Work order = When you come to the line with "R1: 4.7k (SENSE, VDD) -> 4.7k (KEY, SENSE)", begin repeating; continue exactly through the final line of the records and include nothing from before.

Information given =

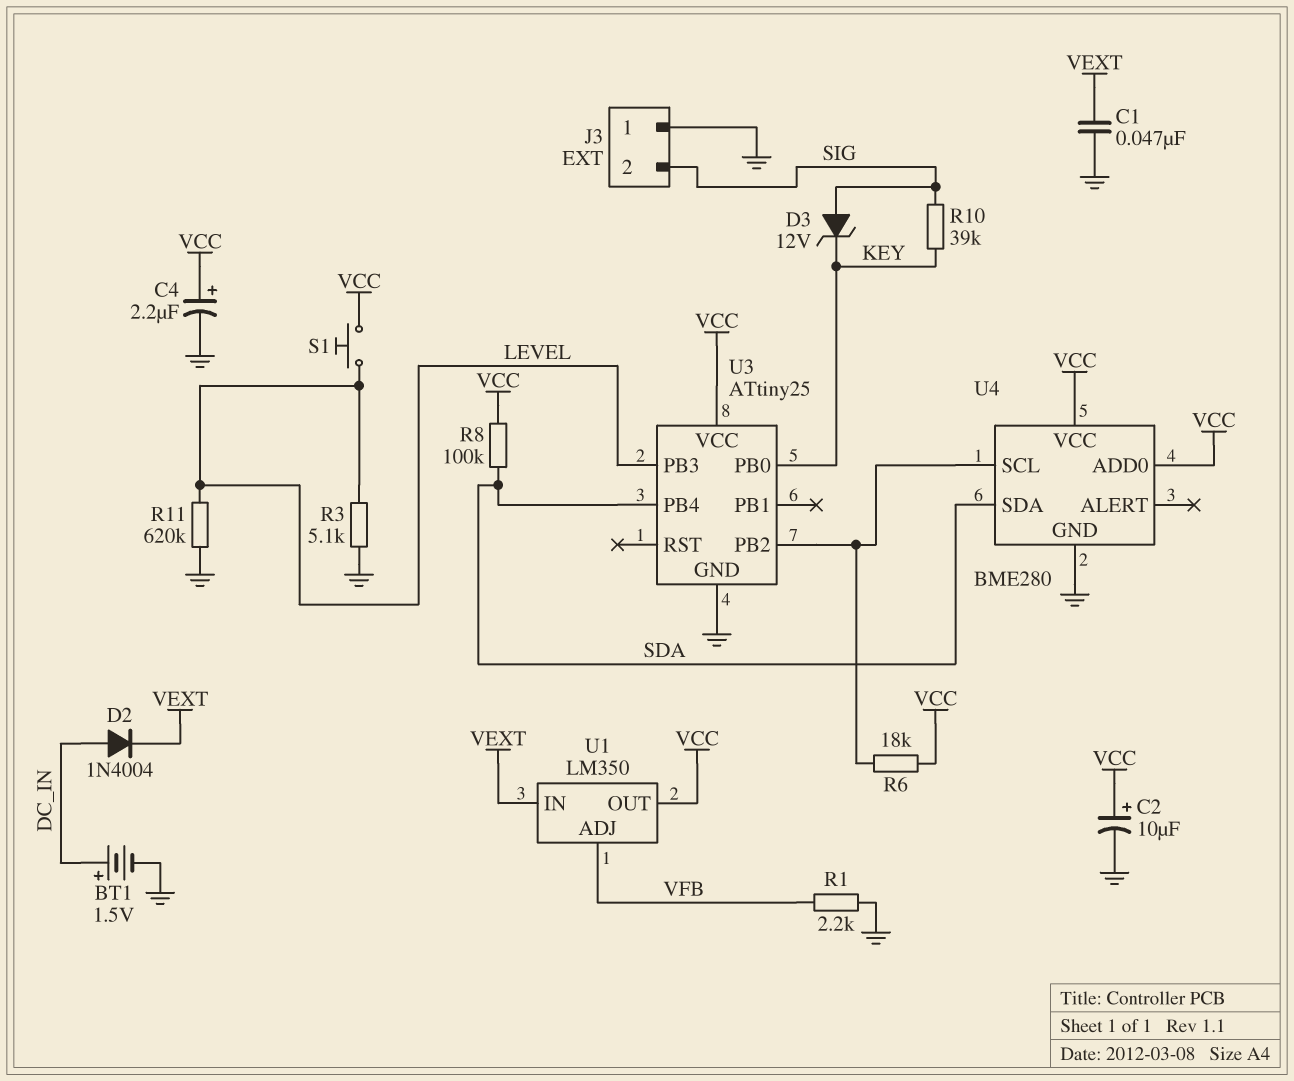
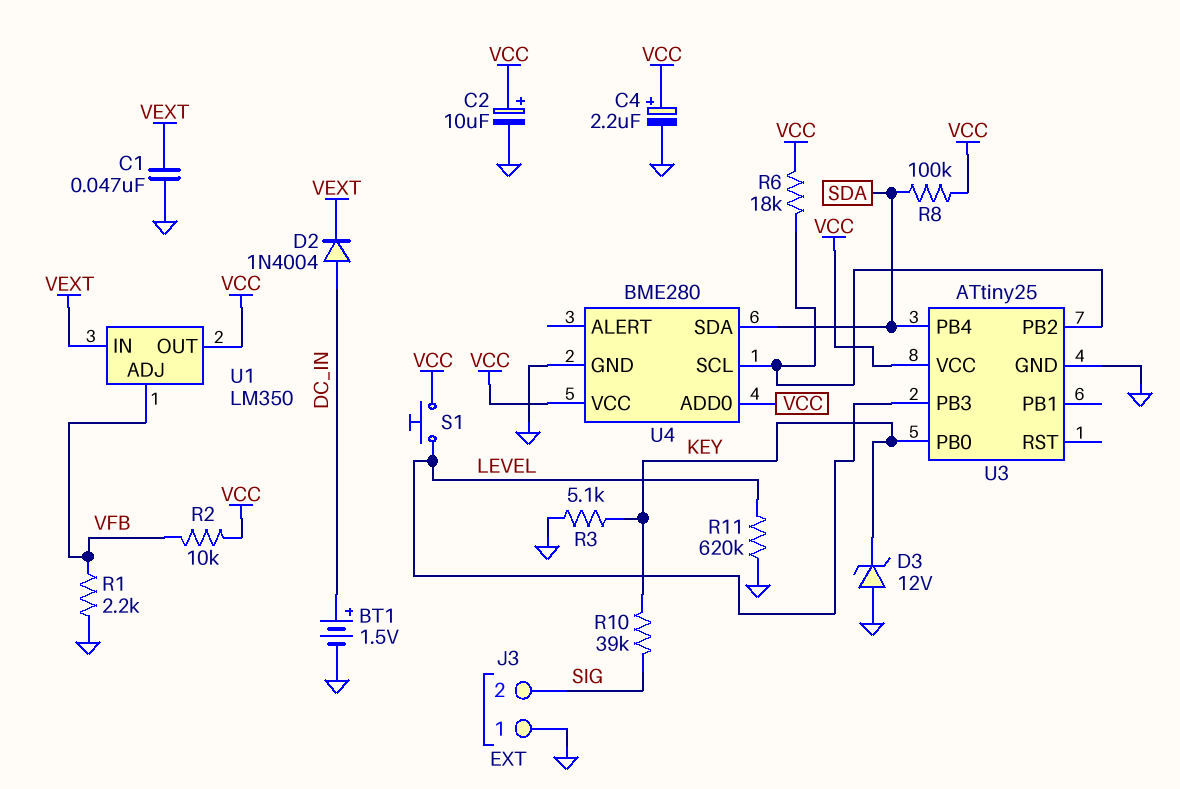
D3: zener 12V (A SIG, K KEY) -> zener 12V (A GND, K KEY)
R2: none -> 10k (VCC, VFB)
R3: 5.1k (GND, LEVEL) -> 5.1k (GND, KEY)

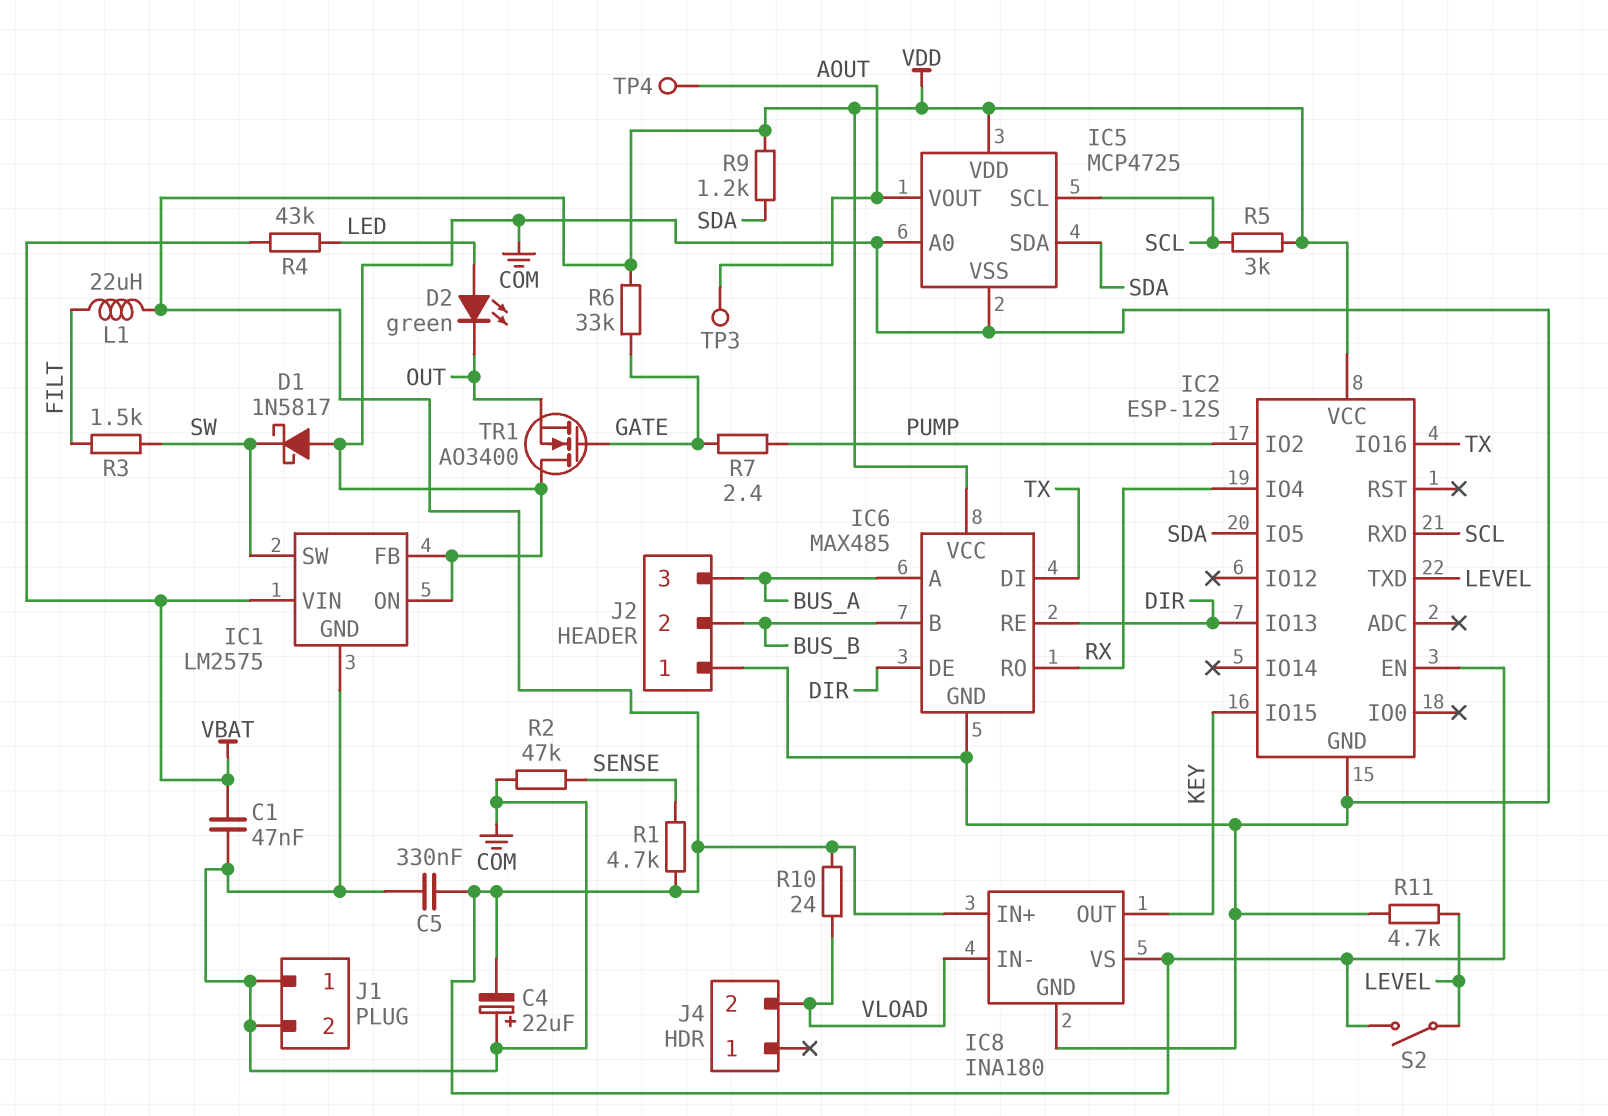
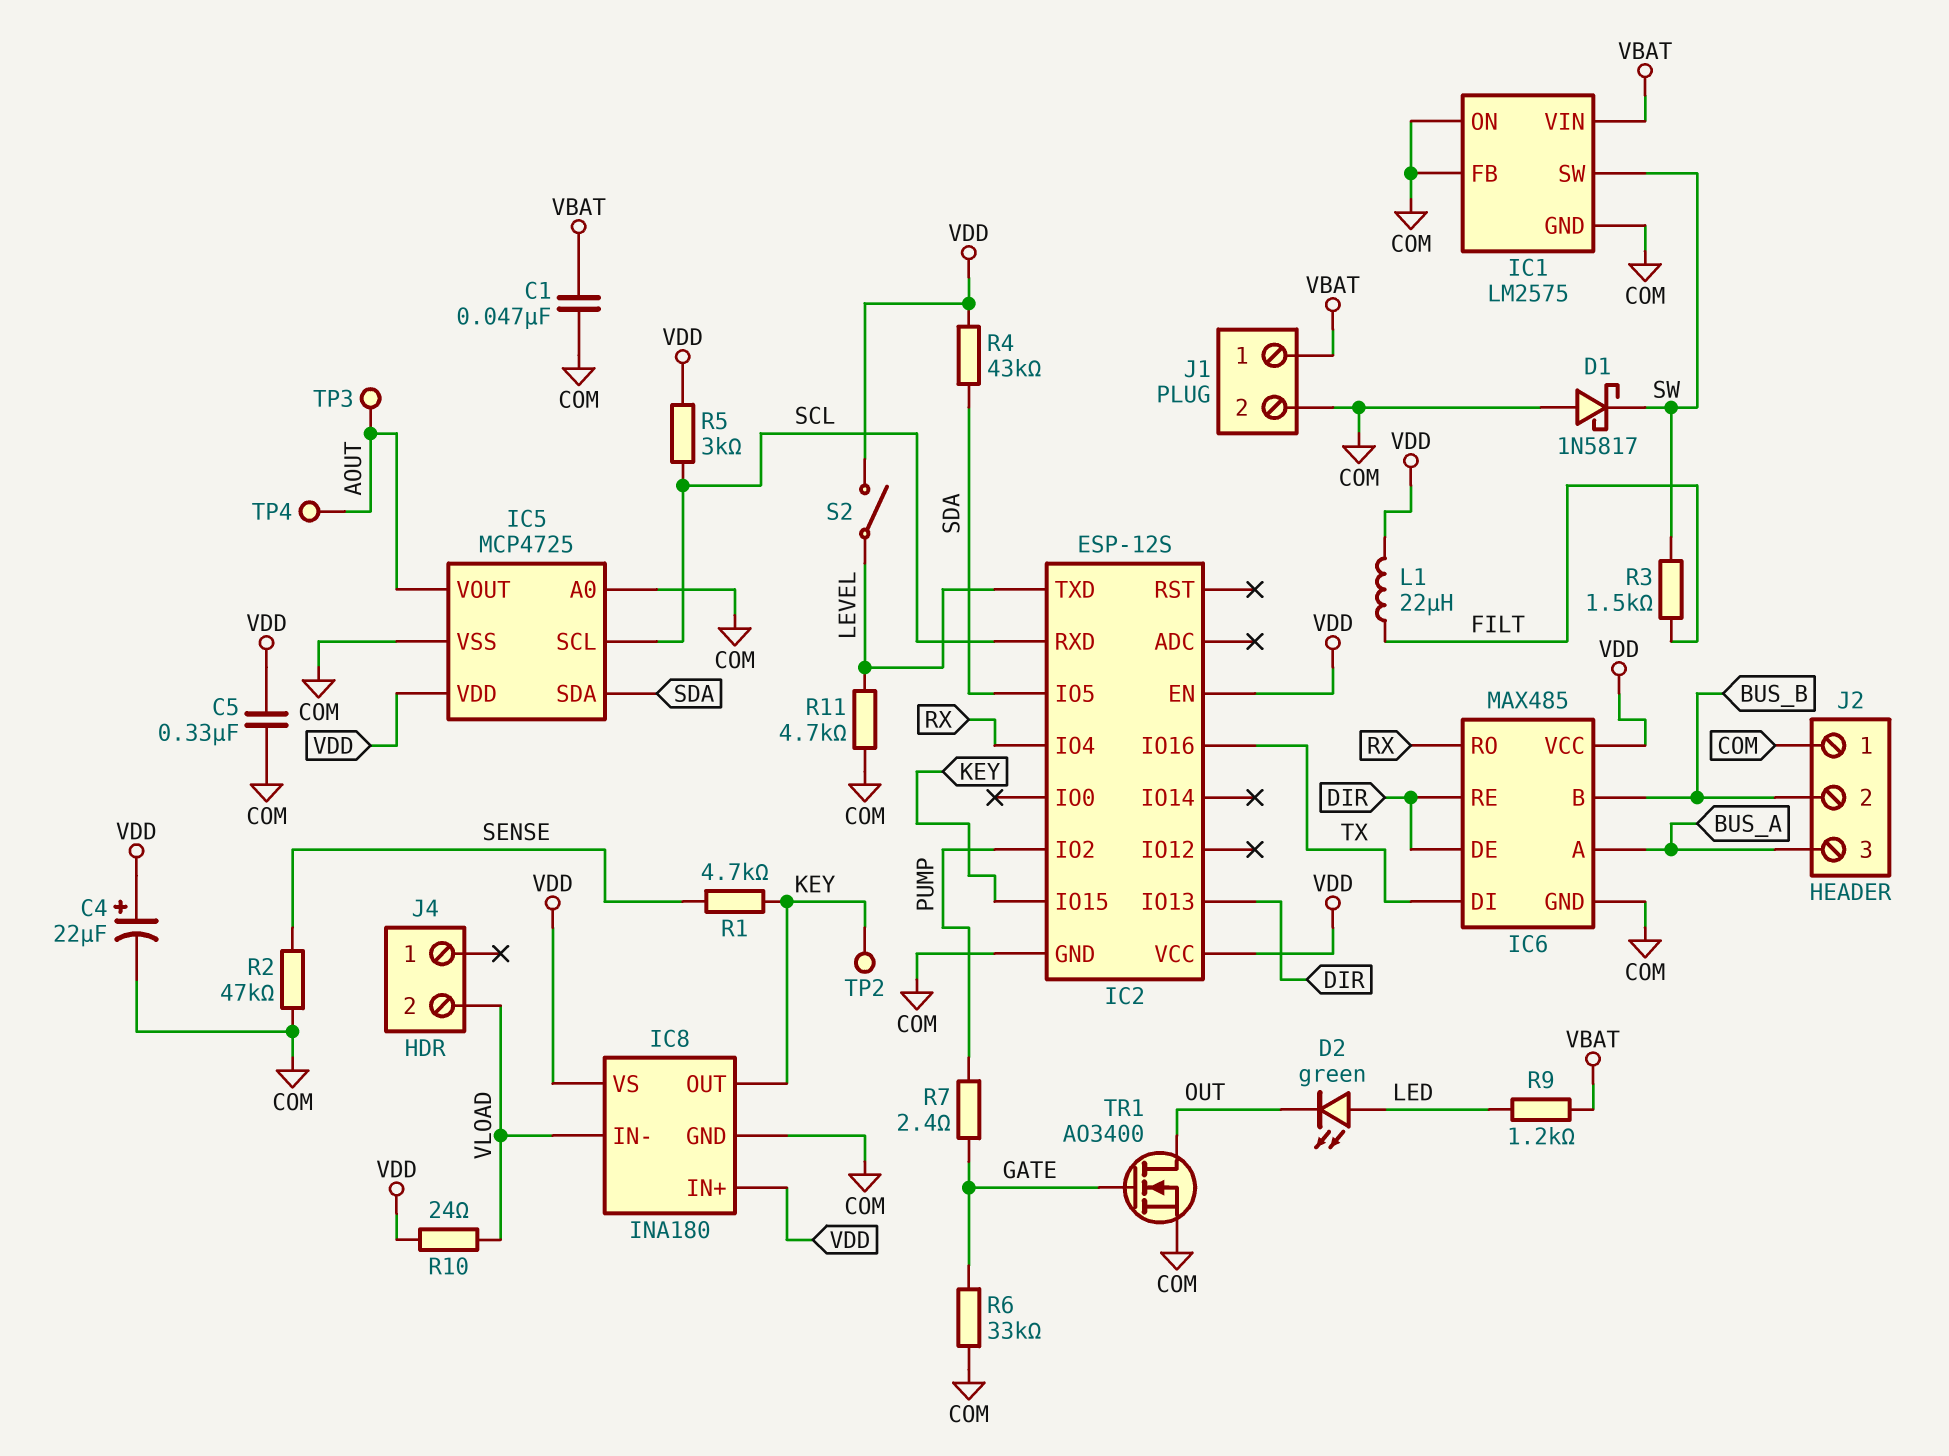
C4: 22uF (plus COM, minus VDD) -> 22uF (plus VDD, minus COM)
J1 pin 1: COM -> VBAT
R1: 4.7k (SENSE, VDD) -> 4.7k (KEY, SENSE)
R4: 43k (LED, VBAT) -> 43k (SDA, VDD)
R6: 33k (GATE, VDD) -> 33k (COM, GATE)
R9: 1.2k (SDA, VDD) -> 1.2k (LED, VBAT)
TP2: none -> test point (KEY)
TR1: NMOS AO3400 (G GATE, D COM, S OUT) -> NMOS AO3400 (G GATE, D OUT, S COM)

Result of the task =
R1: 4.7k (SENSE, VDD) -> 4.7k (KEY, SENSE)
R4: 43k (LED, VBAT) -> 43k (SDA, VDD)
R6: 33k (GATE, VDD) -> 33k (COM, GATE)
R9: 1.2k (SDA, VDD) -> 1.2k (LED, VBAT)
TP2: none -> test point (KEY)
TR1: NMOS AO3400 (G GATE, D COM, S OUT) -> NMOS AO3400 (G GATE, D OUT, S COM)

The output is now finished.